▸ **Material for the task**:
#####

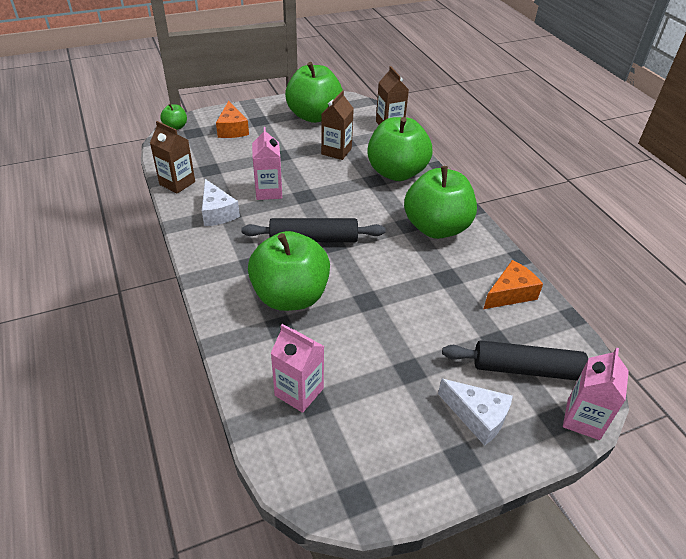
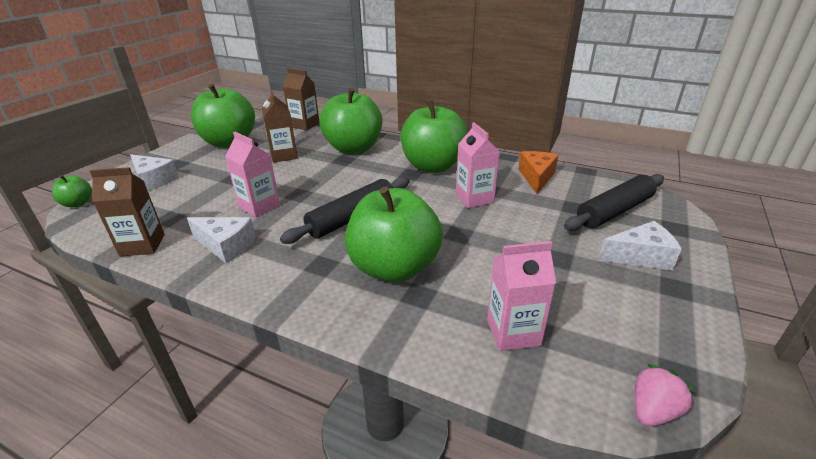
camera: 40 degrees left, 10 degrees down
(232, 129) = (154, 180): orange cheese -> white cheese
(306, 498) = (653, 410): none -> pink strawberry
(583, 419) = (683, 217): pink carton -> pink carton (474, 198)

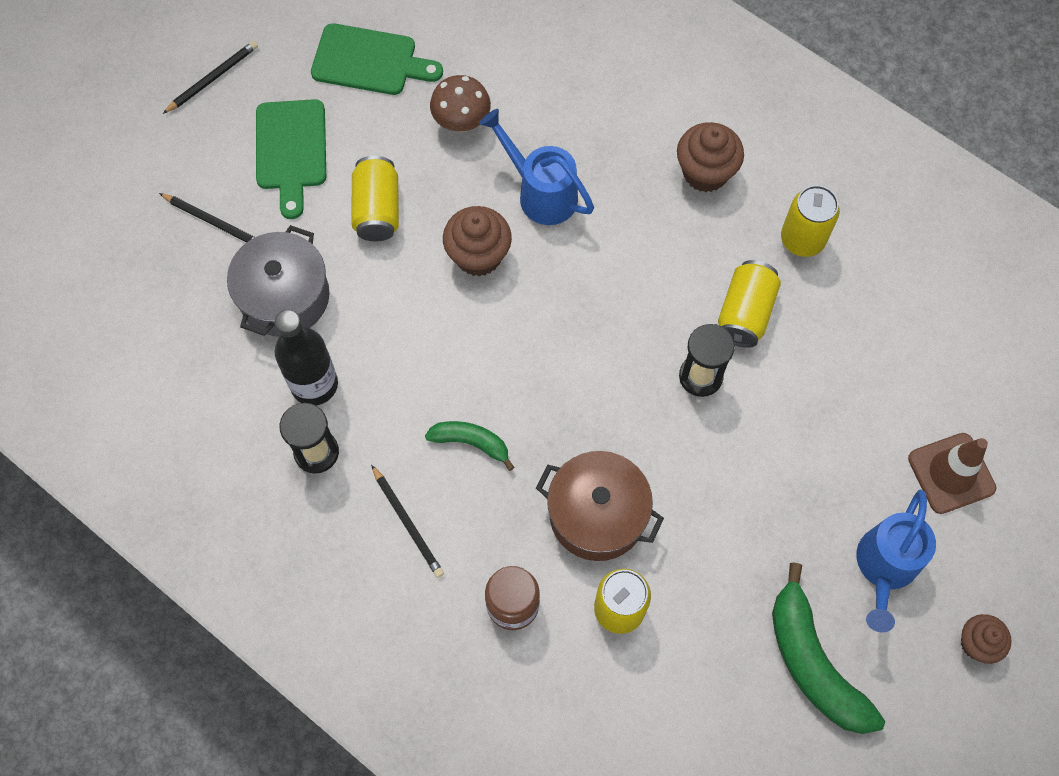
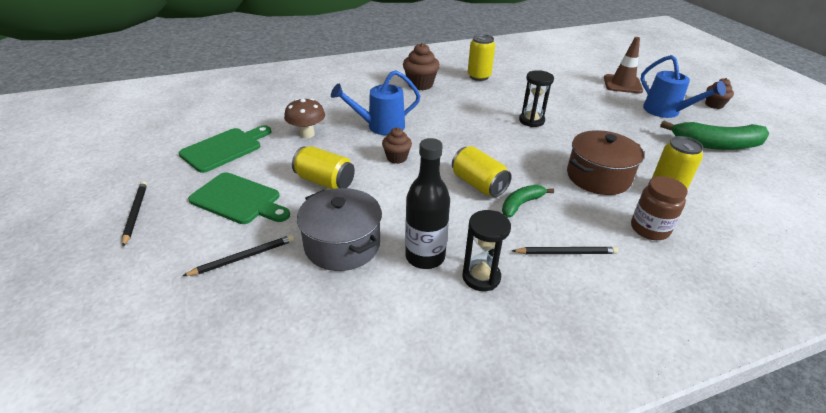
camera: 60 degrees left, 30 degrees down
(478, 256) = (396, 158): brown cupcake -> brown cupcake, size x0.64
(745, 313) = (505, 99): yellow can -> yellow can (478, 184)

#####

▸ **Exercise**: Repeat the material verbatim. Do not carry over any picture.

▸ **Written solution**:
camera: 40 degrees left, 10 degrees down
(232, 129) = (154, 180): orange cheese -> white cheese
(306, 498) = (653, 410): none -> pink strawberry
(583, 419) = (683, 217): pink carton -> pink carton (474, 198)

camera: 60 degrees left, 30 degrees down
(478, 256) = (396, 158): brown cupcake -> brown cupcake, size x0.64
(745, 313) = (505, 99): yellow can -> yellow can (478, 184)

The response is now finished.